(Recorded information Opens)
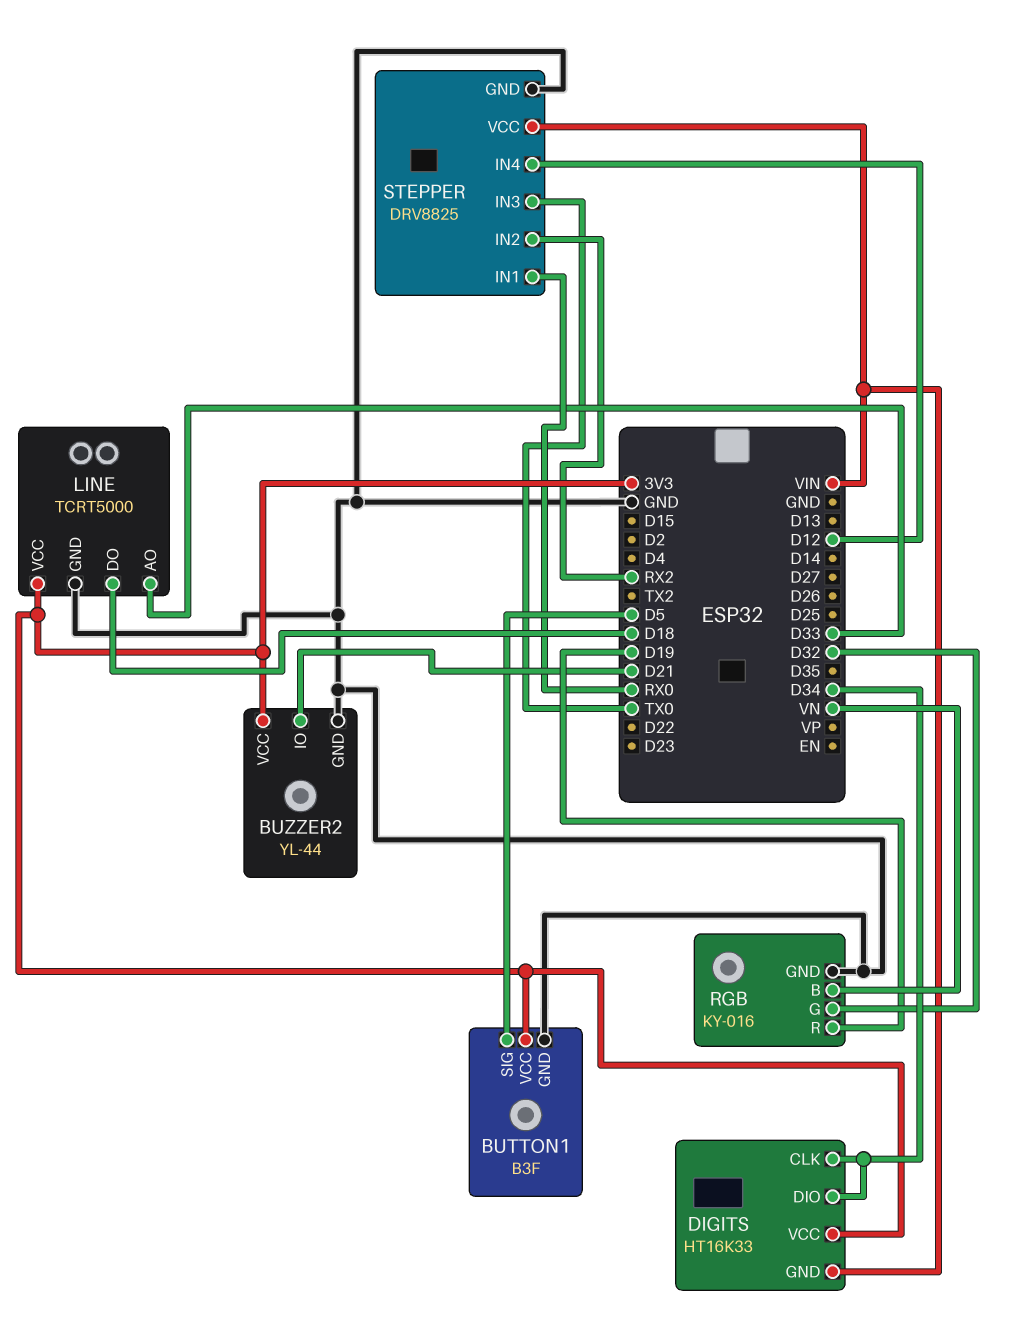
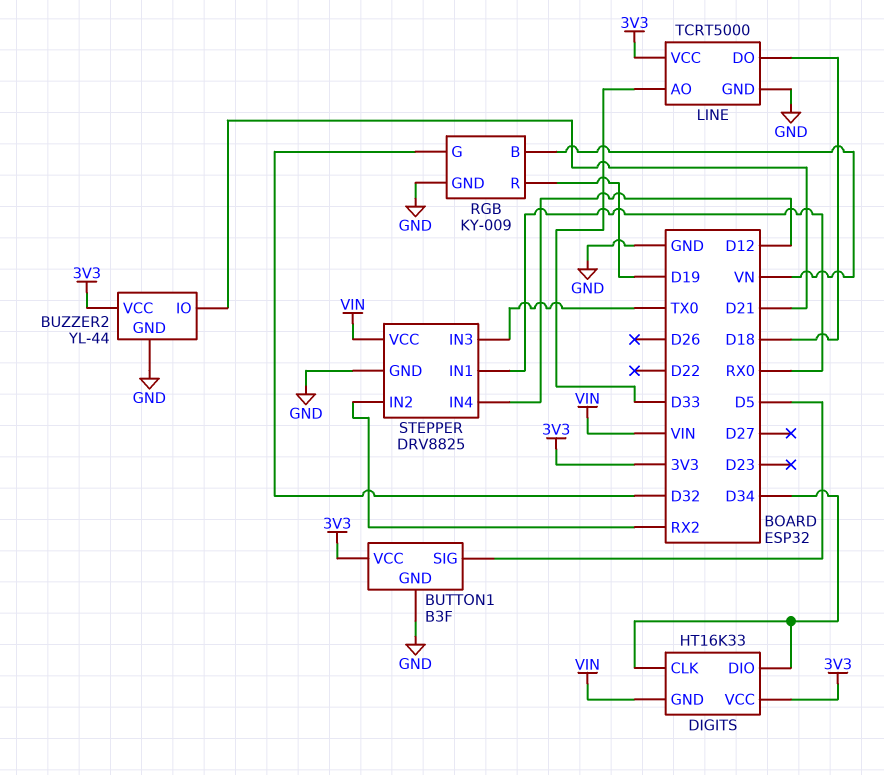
RGB: KY-016 -> KY-009

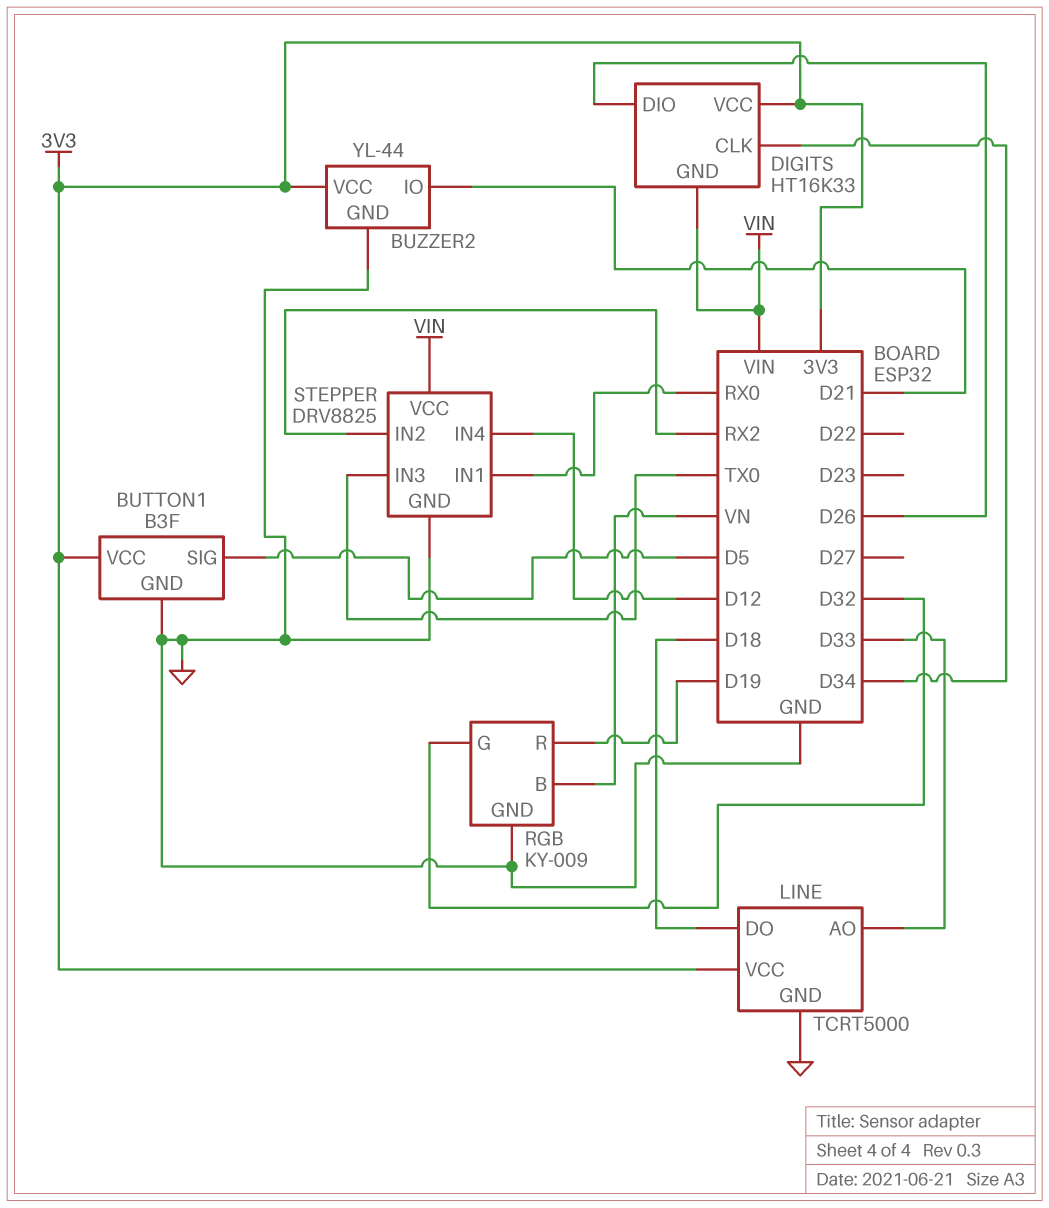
DIGITS pin DIO: D34 -> D26

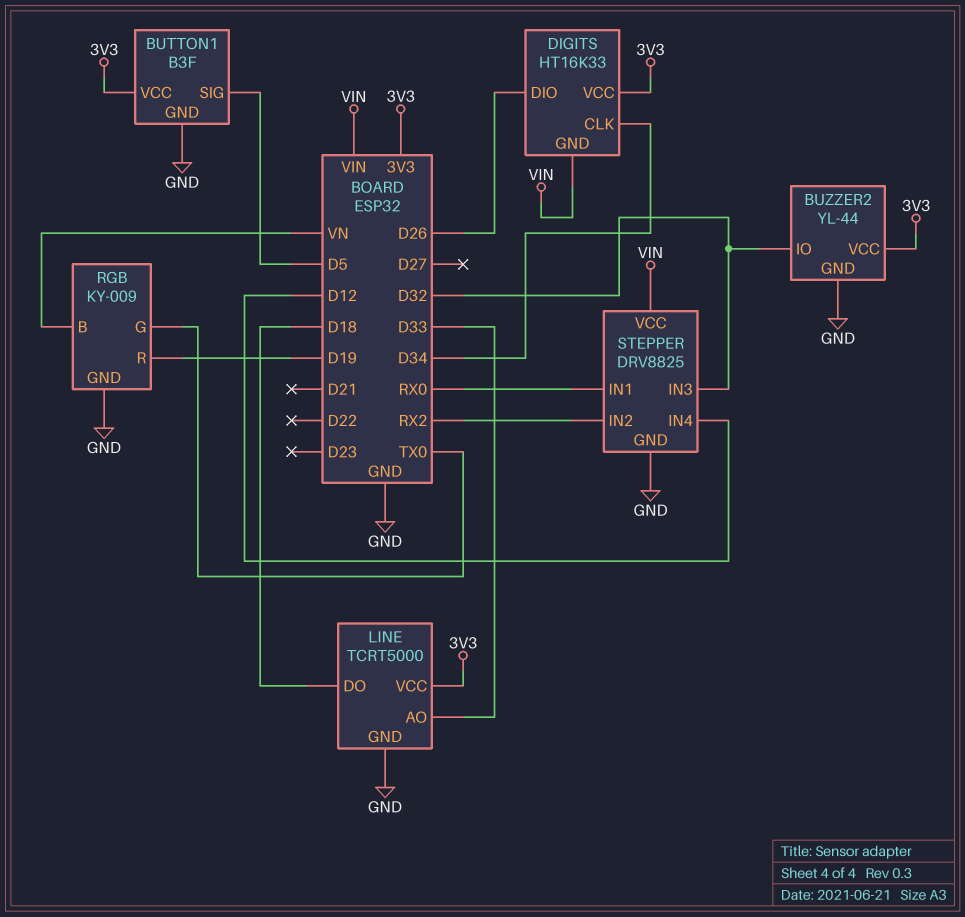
BUZZER2 pin IO: D21 -> D32
RGB pin G: D32 -> TX0
STEPPER pin IN3: TX0 -> D32

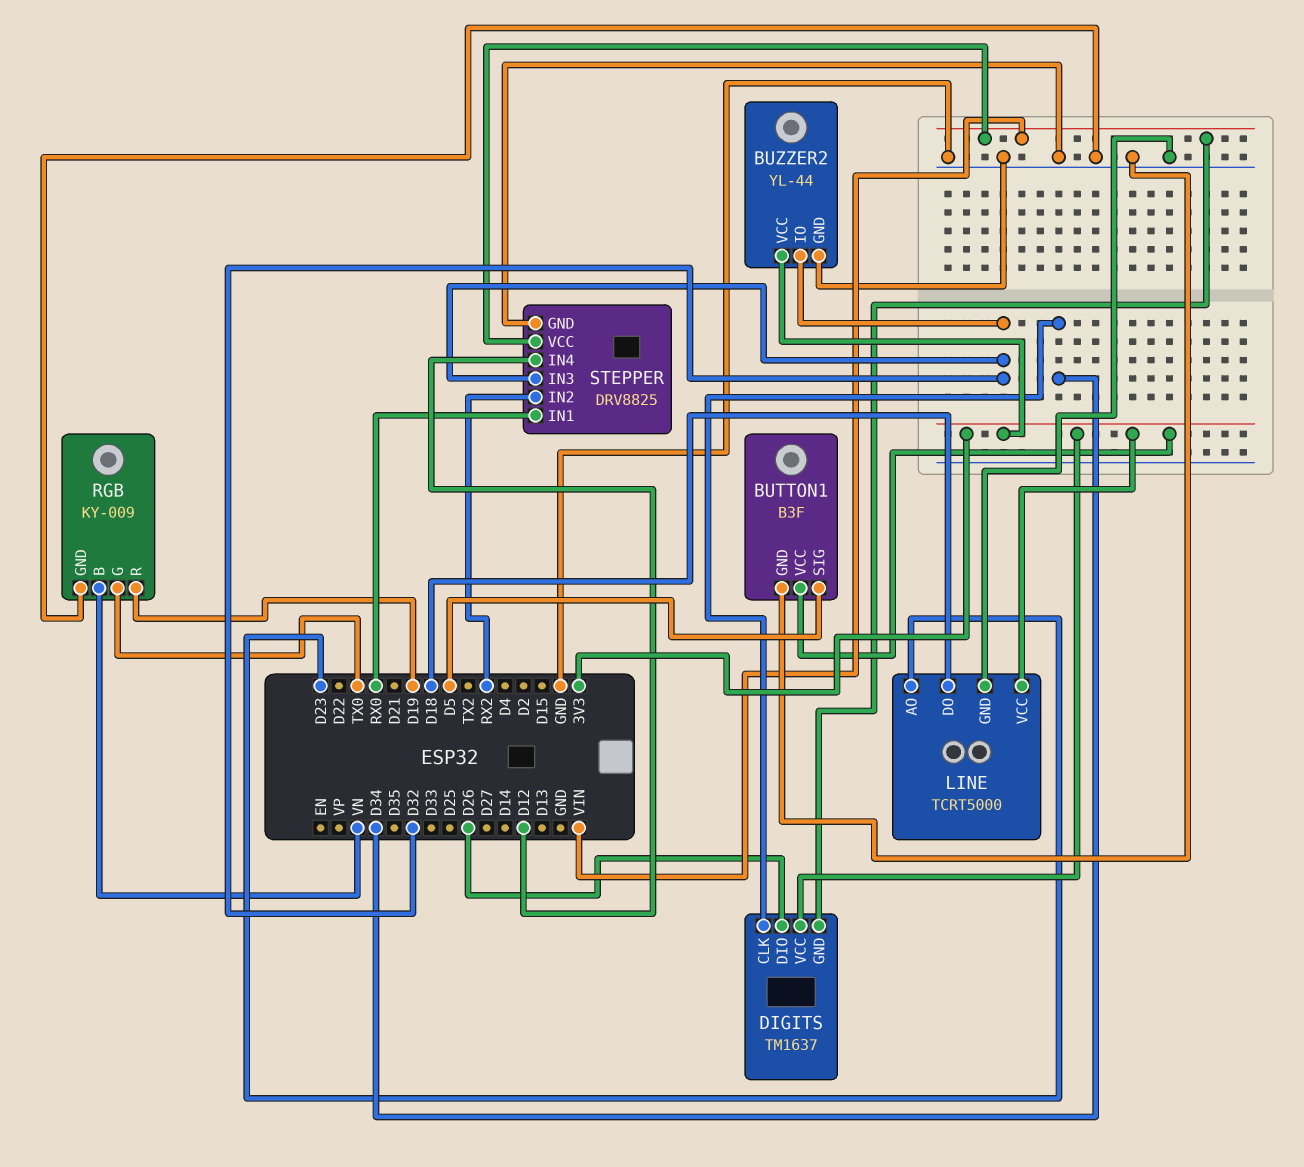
DIGITS: HT16K33 -> TM1637
LINE pin AO: D33 -> D23

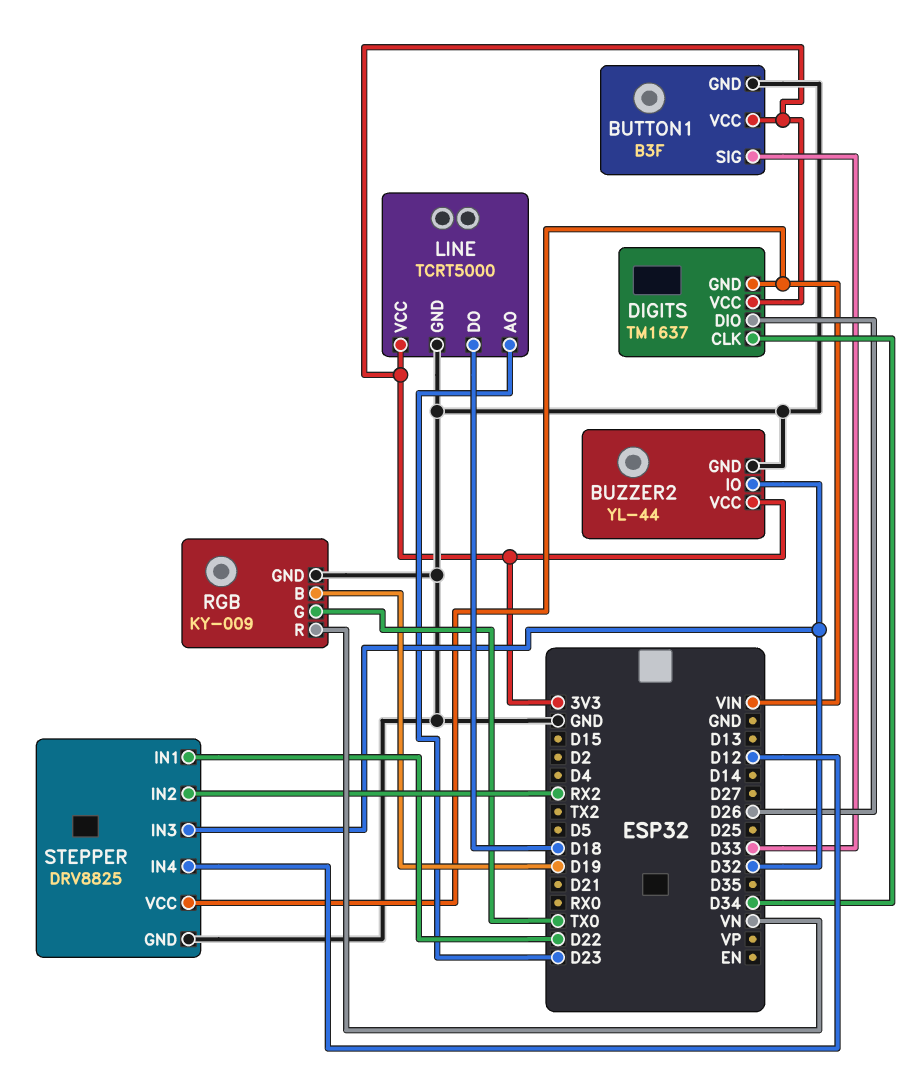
BUTTON1 pin SIG: D5 -> D33
RGB pin B: VN -> D19
RGB pin R: D19 -> VN
STEPPER pin IN1: RX0 -> D22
(Recorded information Closes)
Make an exact copy of the listing above, omitting the pictures.

RGB: KY-016 -> KY-009

DIGITS pin DIO: D34 -> D26

BUZZER2 pin IO: D21 -> D32
RGB pin G: D32 -> TX0
STEPPER pin IN3: TX0 -> D32

DIGITS: HT16K33 -> TM1637
LINE pin AO: D33 -> D23

BUTTON1 pin SIG: D5 -> D33
RGB pin B: VN -> D19
RGB pin R: D19 -> VN
STEPPER pin IN1: RX0 -> D22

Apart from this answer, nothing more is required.